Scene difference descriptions
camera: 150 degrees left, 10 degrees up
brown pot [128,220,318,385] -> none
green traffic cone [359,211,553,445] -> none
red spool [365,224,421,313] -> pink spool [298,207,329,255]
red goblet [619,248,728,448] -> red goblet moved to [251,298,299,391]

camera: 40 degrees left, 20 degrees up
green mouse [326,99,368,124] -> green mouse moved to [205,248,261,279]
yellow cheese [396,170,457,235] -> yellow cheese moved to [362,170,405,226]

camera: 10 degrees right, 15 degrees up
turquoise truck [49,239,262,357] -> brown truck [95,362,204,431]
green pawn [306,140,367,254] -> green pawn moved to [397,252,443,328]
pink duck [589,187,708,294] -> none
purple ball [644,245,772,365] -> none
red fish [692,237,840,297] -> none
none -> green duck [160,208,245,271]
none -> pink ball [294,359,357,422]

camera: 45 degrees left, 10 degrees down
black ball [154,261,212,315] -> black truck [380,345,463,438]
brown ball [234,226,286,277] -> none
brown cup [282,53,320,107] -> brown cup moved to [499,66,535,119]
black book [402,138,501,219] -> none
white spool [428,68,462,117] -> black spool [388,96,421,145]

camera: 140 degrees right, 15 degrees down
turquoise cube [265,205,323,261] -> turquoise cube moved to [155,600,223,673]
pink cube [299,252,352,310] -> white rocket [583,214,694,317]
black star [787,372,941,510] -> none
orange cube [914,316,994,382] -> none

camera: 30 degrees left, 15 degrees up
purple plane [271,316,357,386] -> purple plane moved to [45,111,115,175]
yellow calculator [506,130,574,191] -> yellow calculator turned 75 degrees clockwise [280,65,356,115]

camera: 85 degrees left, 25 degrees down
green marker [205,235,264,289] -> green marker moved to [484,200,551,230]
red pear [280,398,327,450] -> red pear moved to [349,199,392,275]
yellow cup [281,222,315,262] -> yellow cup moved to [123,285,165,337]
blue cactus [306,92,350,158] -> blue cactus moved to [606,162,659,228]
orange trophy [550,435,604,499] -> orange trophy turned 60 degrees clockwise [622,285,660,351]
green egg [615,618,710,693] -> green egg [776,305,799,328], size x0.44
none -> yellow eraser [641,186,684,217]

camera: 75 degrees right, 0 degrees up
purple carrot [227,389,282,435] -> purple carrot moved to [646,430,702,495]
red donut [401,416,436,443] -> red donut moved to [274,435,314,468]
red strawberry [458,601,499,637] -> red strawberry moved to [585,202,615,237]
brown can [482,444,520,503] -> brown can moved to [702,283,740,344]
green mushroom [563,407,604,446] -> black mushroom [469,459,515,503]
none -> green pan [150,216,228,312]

◆ **Your assignment**
An exact, complete copy of the lines above from the one with "green pawn [306,140,367,254]" through the one with "orange cube [914,316,994,382] -> none" is the whole answer.

◆ **Solved problem**
green pawn [306,140,367,254] -> green pawn moved to [397,252,443,328]
pink duck [589,187,708,294] -> none
purple ball [644,245,772,365] -> none
red fish [692,237,840,297] -> none
none -> green duck [160,208,245,271]
none -> pink ball [294,359,357,422]

camera: 45 degrees left, 10 degrees down
black ball [154,261,212,315] -> black truck [380,345,463,438]
brown ball [234,226,286,277] -> none
brown cup [282,53,320,107] -> brown cup moved to [499,66,535,119]
black book [402,138,501,219] -> none
white spool [428,68,462,117] -> black spool [388,96,421,145]

camera: 140 degrees right, 15 degrees down
turquoise cube [265,205,323,261] -> turquoise cube moved to [155,600,223,673]
pink cube [299,252,352,310] -> white rocket [583,214,694,317]
black star [787,372,941,510] -> none
orange cube [914,316,994,382] -> none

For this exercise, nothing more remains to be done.